-- DIRECTIVE --
Once every line below has been checked for "image", give only the number of lines that have it.

-- DATA PROVIDED --
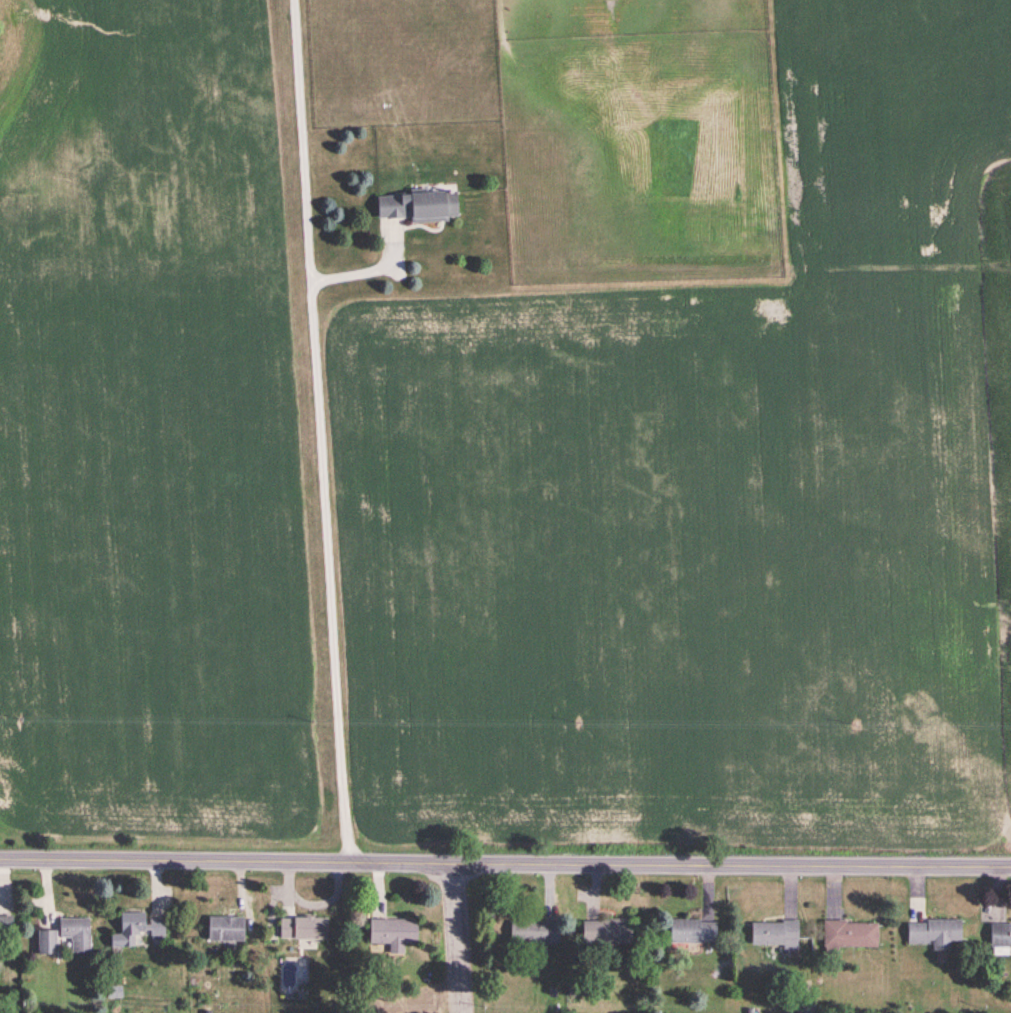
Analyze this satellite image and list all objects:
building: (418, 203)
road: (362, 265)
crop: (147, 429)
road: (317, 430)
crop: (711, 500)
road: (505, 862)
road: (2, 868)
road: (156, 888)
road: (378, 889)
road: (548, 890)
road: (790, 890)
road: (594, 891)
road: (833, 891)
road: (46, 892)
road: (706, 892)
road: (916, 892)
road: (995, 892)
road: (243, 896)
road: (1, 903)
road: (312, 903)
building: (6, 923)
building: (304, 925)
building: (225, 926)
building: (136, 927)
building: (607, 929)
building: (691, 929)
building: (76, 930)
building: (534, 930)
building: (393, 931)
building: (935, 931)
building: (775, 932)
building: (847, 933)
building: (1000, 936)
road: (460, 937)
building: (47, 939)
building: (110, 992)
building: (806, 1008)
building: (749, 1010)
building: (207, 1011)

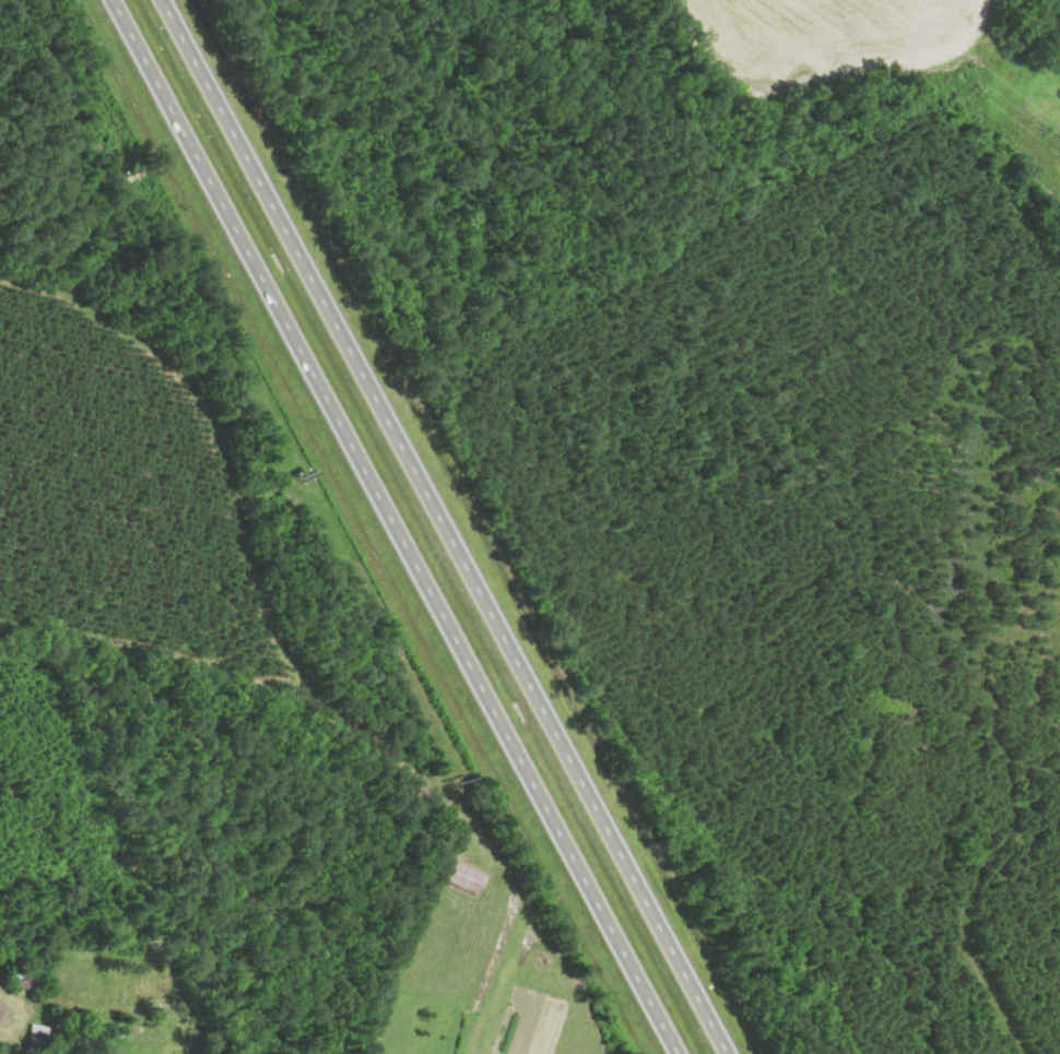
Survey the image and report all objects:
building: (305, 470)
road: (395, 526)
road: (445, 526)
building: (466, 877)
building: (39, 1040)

-- RESULT --
2